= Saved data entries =
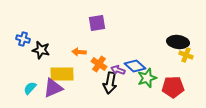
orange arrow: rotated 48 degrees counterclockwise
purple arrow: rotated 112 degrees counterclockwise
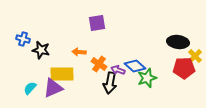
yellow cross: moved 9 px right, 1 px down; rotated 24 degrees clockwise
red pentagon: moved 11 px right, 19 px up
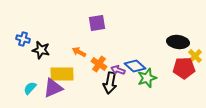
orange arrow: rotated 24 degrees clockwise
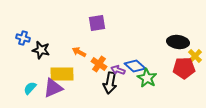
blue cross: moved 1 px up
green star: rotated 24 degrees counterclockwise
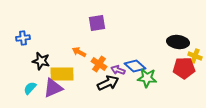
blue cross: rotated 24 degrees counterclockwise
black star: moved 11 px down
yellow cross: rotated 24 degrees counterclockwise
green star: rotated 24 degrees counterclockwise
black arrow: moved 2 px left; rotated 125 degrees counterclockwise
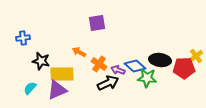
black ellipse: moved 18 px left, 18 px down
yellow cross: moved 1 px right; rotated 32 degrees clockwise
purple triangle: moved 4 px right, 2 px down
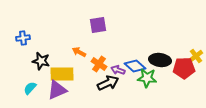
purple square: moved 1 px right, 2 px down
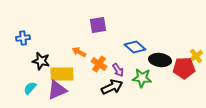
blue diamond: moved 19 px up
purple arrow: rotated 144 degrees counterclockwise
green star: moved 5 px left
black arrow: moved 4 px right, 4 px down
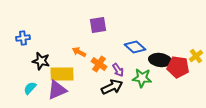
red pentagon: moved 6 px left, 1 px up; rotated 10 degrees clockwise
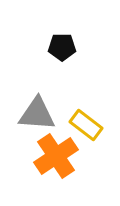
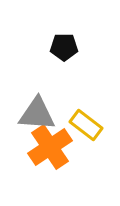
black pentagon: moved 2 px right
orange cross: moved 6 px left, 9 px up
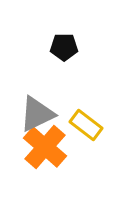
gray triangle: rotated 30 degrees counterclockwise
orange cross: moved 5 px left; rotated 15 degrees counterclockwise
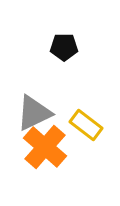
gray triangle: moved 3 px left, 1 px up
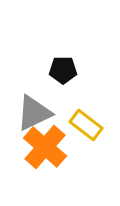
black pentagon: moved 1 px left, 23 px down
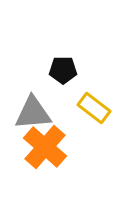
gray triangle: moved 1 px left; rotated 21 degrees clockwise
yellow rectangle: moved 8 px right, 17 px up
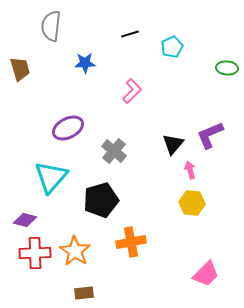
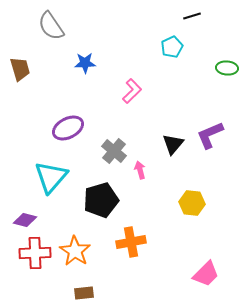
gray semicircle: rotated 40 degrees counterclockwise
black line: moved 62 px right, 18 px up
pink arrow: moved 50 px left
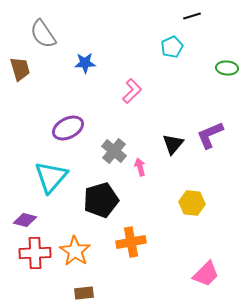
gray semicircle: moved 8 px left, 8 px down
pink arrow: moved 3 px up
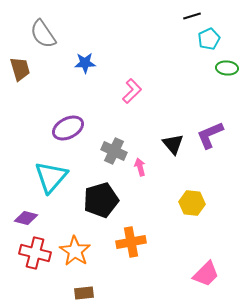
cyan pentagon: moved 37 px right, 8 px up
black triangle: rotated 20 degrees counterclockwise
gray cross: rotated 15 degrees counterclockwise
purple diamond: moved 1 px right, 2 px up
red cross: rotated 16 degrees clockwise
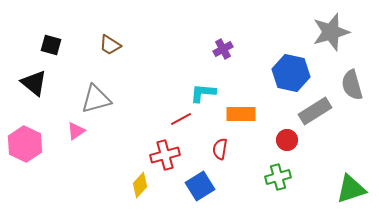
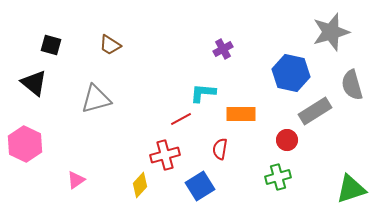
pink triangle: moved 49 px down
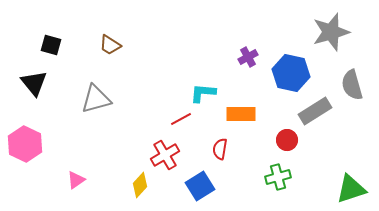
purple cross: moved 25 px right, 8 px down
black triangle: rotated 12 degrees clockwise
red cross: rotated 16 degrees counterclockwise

...

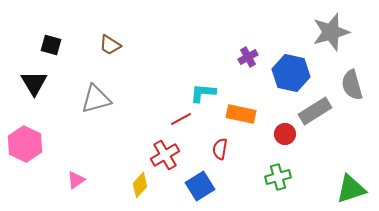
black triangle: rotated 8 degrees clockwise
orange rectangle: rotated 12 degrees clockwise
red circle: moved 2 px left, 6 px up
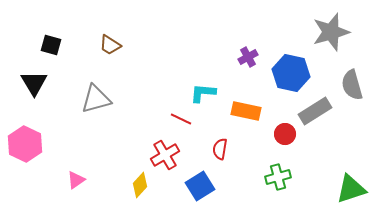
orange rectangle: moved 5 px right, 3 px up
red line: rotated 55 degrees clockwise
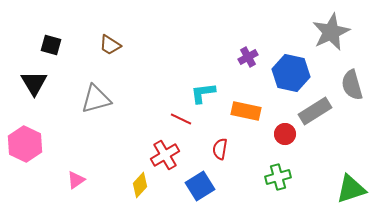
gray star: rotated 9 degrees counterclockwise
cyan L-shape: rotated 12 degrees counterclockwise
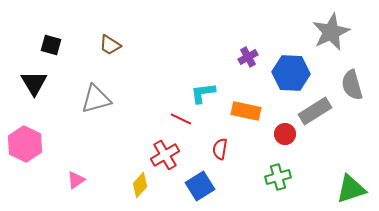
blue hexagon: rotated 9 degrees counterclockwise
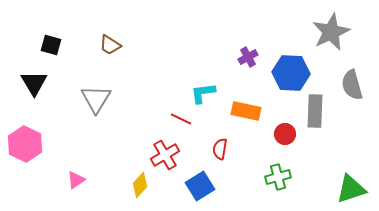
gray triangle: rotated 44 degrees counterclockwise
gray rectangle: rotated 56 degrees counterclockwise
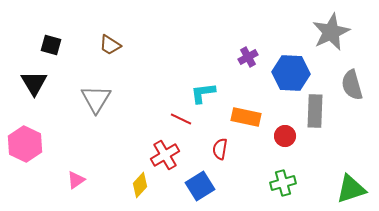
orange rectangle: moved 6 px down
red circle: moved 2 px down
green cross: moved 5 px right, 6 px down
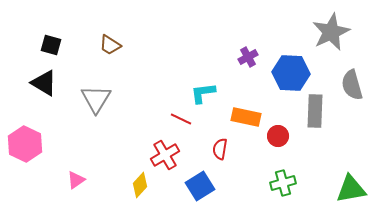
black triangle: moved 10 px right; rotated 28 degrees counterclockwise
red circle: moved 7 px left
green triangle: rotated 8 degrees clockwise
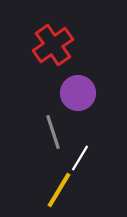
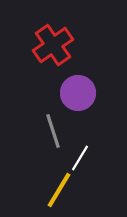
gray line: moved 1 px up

= DIRECTIVE =
In the rows from the line with "gray triangle: rotated 30" to the line with "red cross: rotated 16 degrees clockwise", swap "moved" for "shifted" and give those lines again with nothing else changed. Leave the picture lines out of your answer.

= RESULT OF THIS TASK =
gray triangle: rotated 30 degrees counterclockwise
orange cross: shifted 5 px left; rotated 15 degrees counterclockwise
gray triangle: shifted 3 px left, 1 px up
black pentagon: shifted 1 px left, 23 px down
gray triangle: shifted 1 px left; rotated 21 degrees clockwise
yellow rectangle: shifted 8 px right, 17 px up
gray semicircle: rotated 40 degrees counterclockwise
black line: shifted 62 px right, 18 px up
pink arrow: shifted 50 px left
gray semicircle: shifted 8 px left, 8 px down
pink arrow: shifted 3 px up
cyan pentagon: shifted 37 px right, 8 px up
black triangle: rotated 20 degrees counterclockwise
gray cross: rotated 15 degrees counterclockwise
purple diamond: shifted 1 px right, 2 px up
red cross: rotated 16 degrees clockwise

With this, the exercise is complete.